_Given instruction_: Retype the material in full, keeping every word the same.
----------
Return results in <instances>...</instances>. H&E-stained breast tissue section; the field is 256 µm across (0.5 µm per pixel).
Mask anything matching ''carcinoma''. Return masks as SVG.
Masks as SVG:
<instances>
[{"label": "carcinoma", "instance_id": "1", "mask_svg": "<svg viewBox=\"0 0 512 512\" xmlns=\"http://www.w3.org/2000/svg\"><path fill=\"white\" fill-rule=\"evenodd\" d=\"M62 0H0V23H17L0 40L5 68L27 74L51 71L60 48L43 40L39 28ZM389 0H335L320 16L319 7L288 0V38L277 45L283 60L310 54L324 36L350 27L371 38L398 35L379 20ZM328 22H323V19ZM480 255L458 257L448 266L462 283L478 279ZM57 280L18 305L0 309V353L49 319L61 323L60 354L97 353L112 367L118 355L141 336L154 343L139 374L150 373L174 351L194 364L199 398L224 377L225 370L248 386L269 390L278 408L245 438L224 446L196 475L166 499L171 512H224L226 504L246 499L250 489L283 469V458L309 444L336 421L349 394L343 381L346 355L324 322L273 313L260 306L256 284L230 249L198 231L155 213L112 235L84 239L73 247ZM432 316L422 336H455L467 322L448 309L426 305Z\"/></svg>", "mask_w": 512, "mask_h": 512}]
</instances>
----------
_Written response_:
Return results in <instances>...</instances>. H&E-stained breast tissue section; the field is 256 µm across (0.5 µm per pixel).
Mask anything matching ''carcinoma''. Return masks as SVG.
Masks as SVG:
<instances>
[{"label": "carcinoma", "instance_id": "1", "mask_svg": "<svg viewBox=\"0 0 512 512\" xmlns=\"http://www.w3.org/2000/svg\"><path fill=\"white\" fill-rule=\"evenodd\" d=\"M62 0H0V23H17L0 40L5 68L27 74L51 71L60 48L43 40L39 28ZM389 0H335L320 16L319 7L288 0V38L277 45L283 60L310 54L324 36L350 27L371 38L398 35L379 20ZM328 22H323V19ZM480 255L458 257L448 266L462 283L478 279ZM57 280L18 305L0 309V353L49 319L61 323L60 354L97 353L112 367L118 355L141 336L154 343L139 374L150 373L174 351L194 364L199 398L224 377L225 370L248 386L269 390L278 408L245 438L224 446L196 475L166 499L171 512H224L226 504L246 499L250 489L283 469V458L309 444L336 421L349 394L343 381L346 355L324 322L273 313L260 306L256 284L230 249L198 231L155 213L112 235L84 239L73 247ZM432 316L422 336H455L467 322L448 309L426 305Z\"/></svg>", "mask_w": 512, "mask_h": 512}]
</instances>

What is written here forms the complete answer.